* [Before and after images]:
---

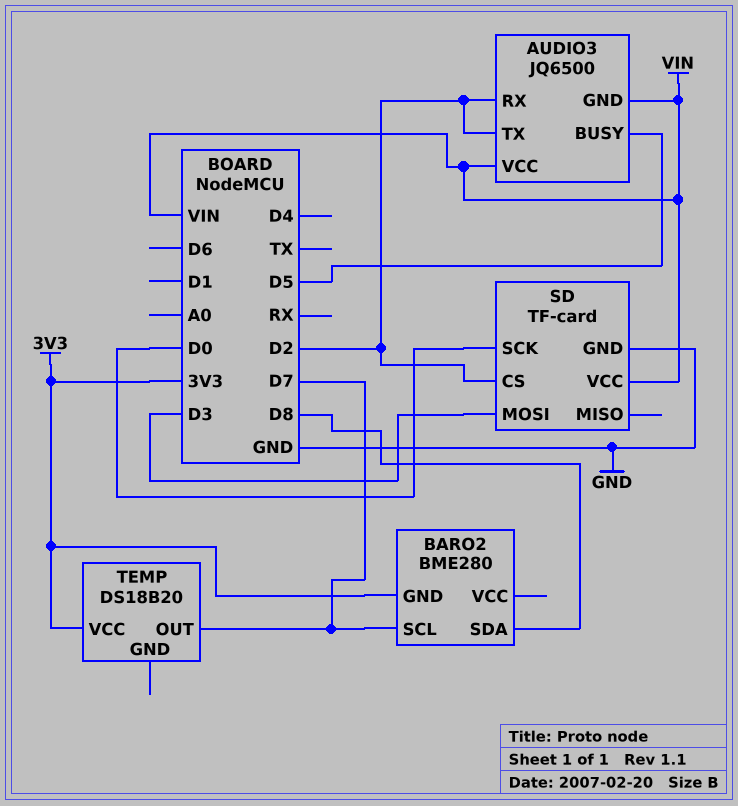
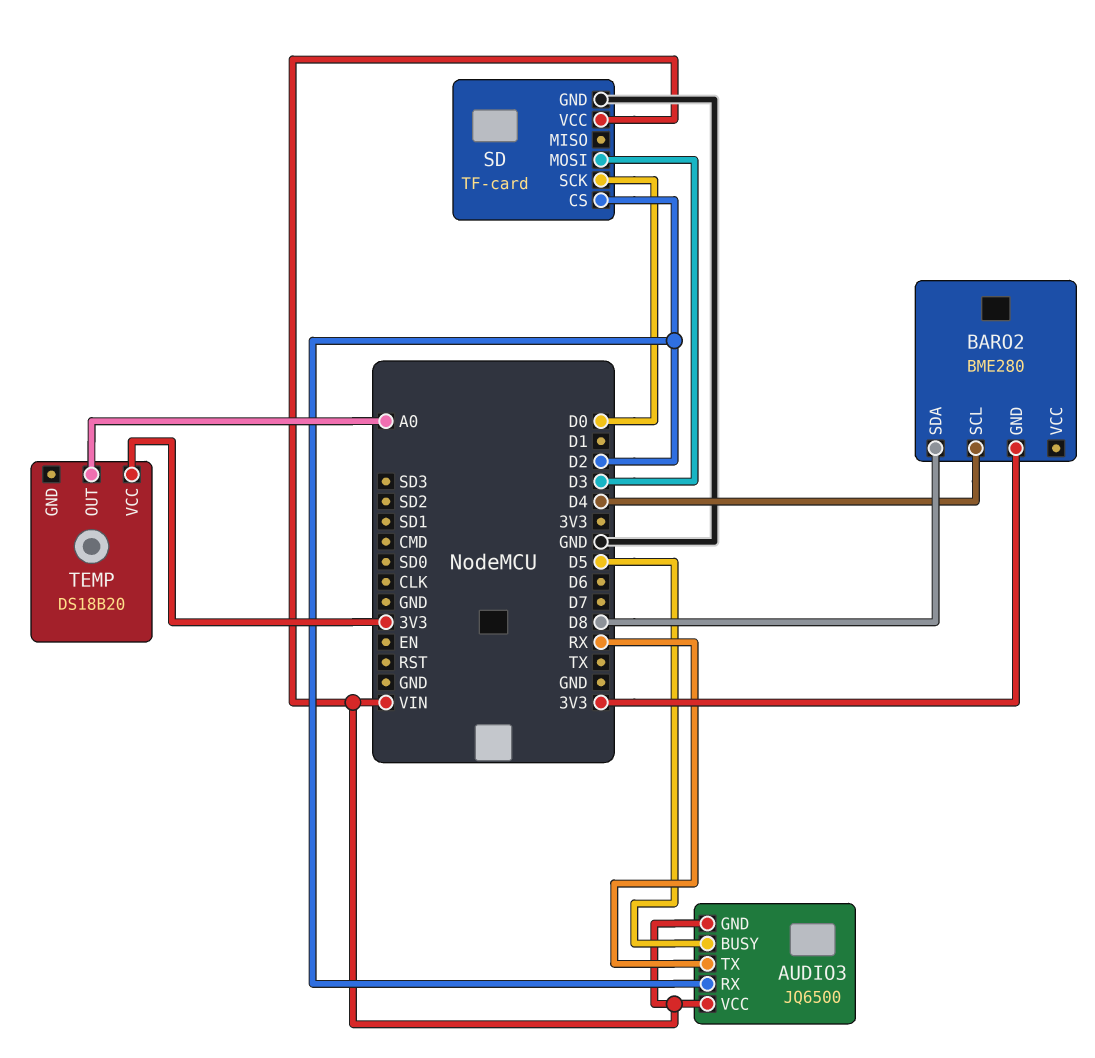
AUDIO3 pin TX: D2 -> RX
BARO2 pin SCL: D7 -> D4
TEMP pin OUT: D7 -> A0

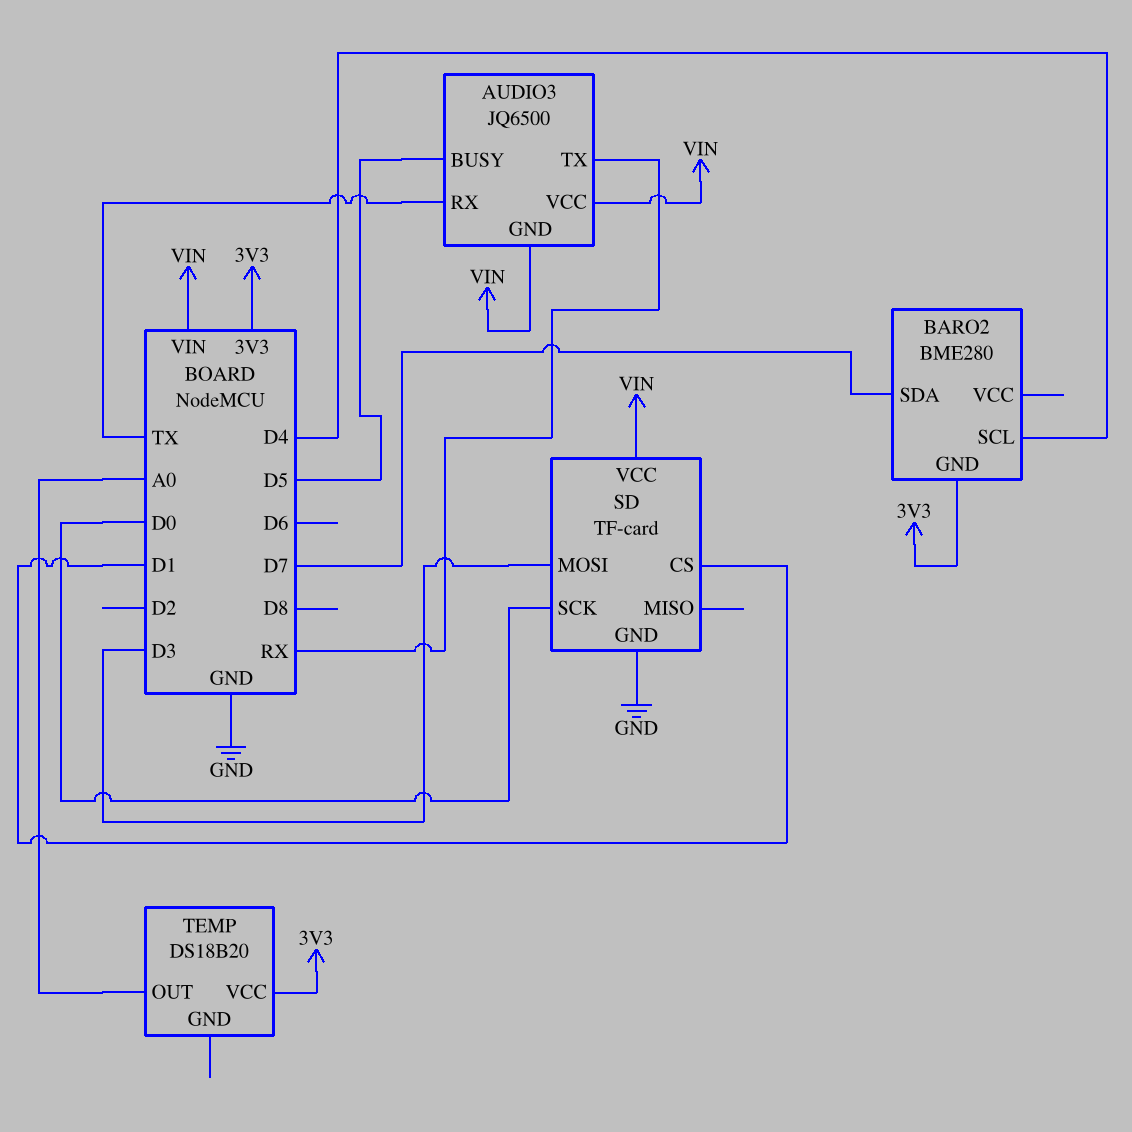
AUDIO3 pin RX: D2 -> TX
BARO2 pin SDA: D8 -> D7
SD pin CS: D2 -> D1

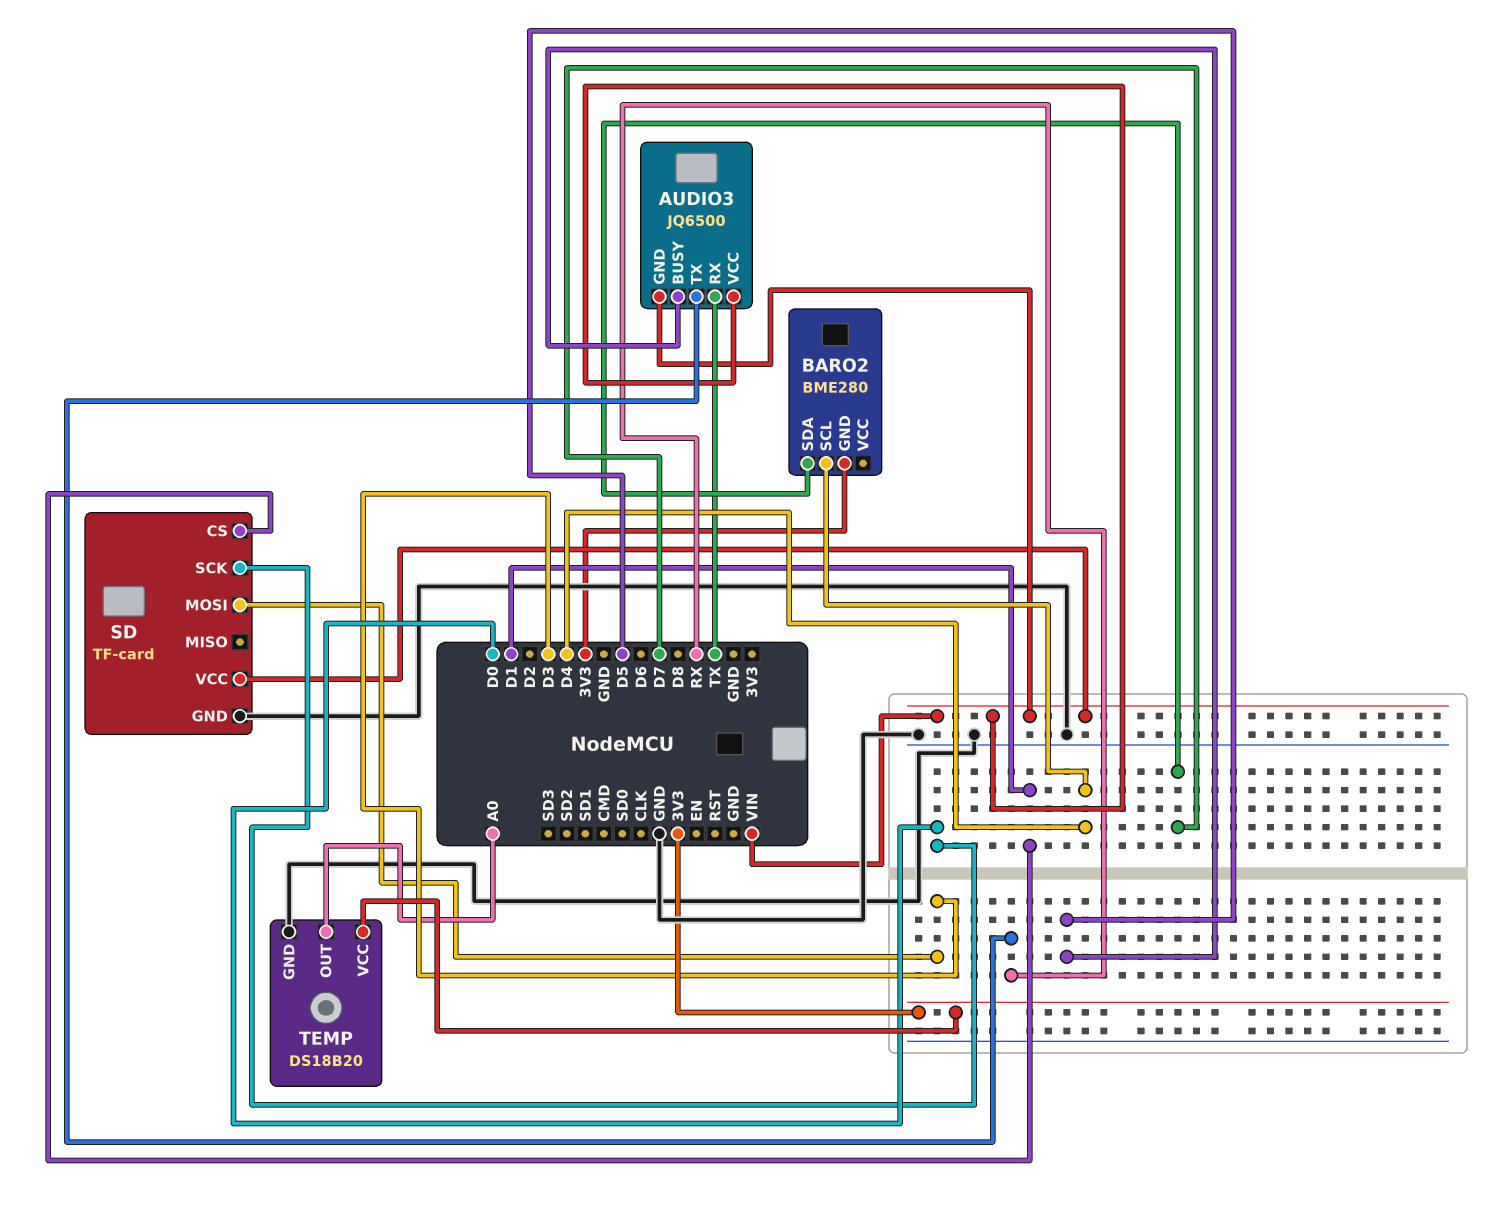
TEMP pin GND: none -> GND

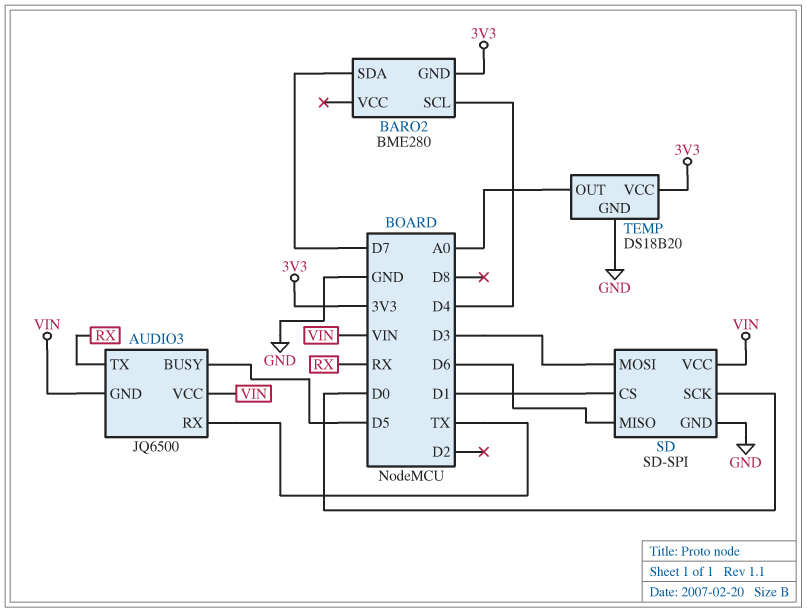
SD: TF-card -> SD-SPI
SD pin MISO: none -> D6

---

Your task is a word-for-word transcription of the entries, leaving out all pictures.

* [Exercise result]:
AUDIO3 pin TX: D2 -> RX
BARO2 pin SCL: D7 -> D4
TEMP pin OUT: D7 -> A0

AUDIO3 pin RX: D2 -> TX
BARO2 pin SDA: D8 -> D7
SD pin CS: D2 -> D1

TEMP pin GND: none -> GND

SD: TF-card -> SD-SPI
SD pin MISO: none -> D6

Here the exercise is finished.